> _Exercise details_:
Pictures are to be dropped. Everything else in the listing gets copied exactly.
# # # # # # #
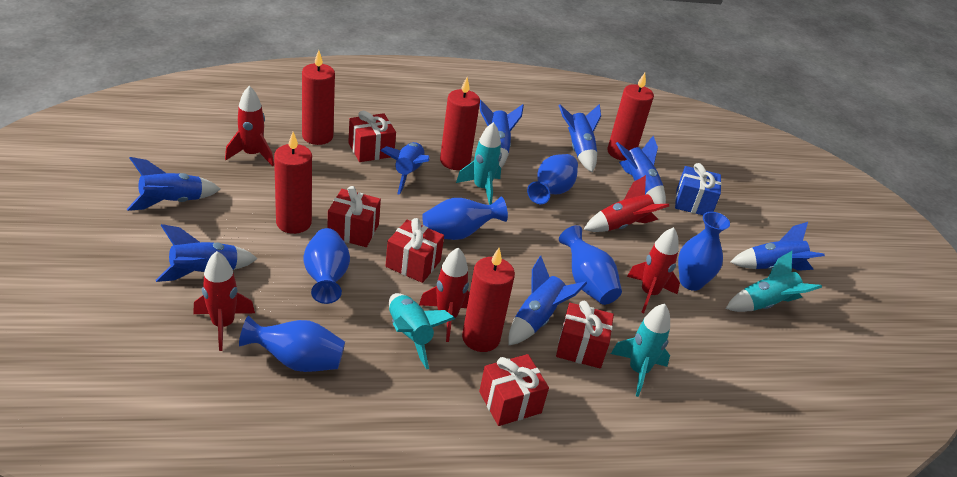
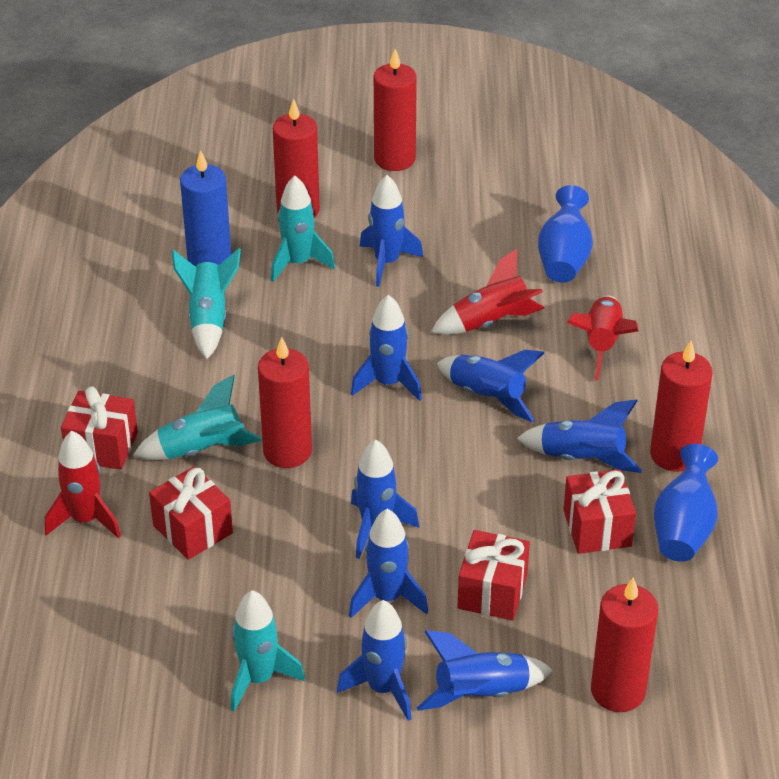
blue candle: 0 -> 1
blue gift: 1 -> 0
blue vase: 6 -> 2
red gift: 5 -> 4
red rocket: 5 -> 3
# # # # # # #
> _Exercise answer_:
blue candle: 0 -> 1
blue gift: 1 -> 0
blue vase: 6 -> 2
red gift: 5 -> 4
red rocket: 5 -> 3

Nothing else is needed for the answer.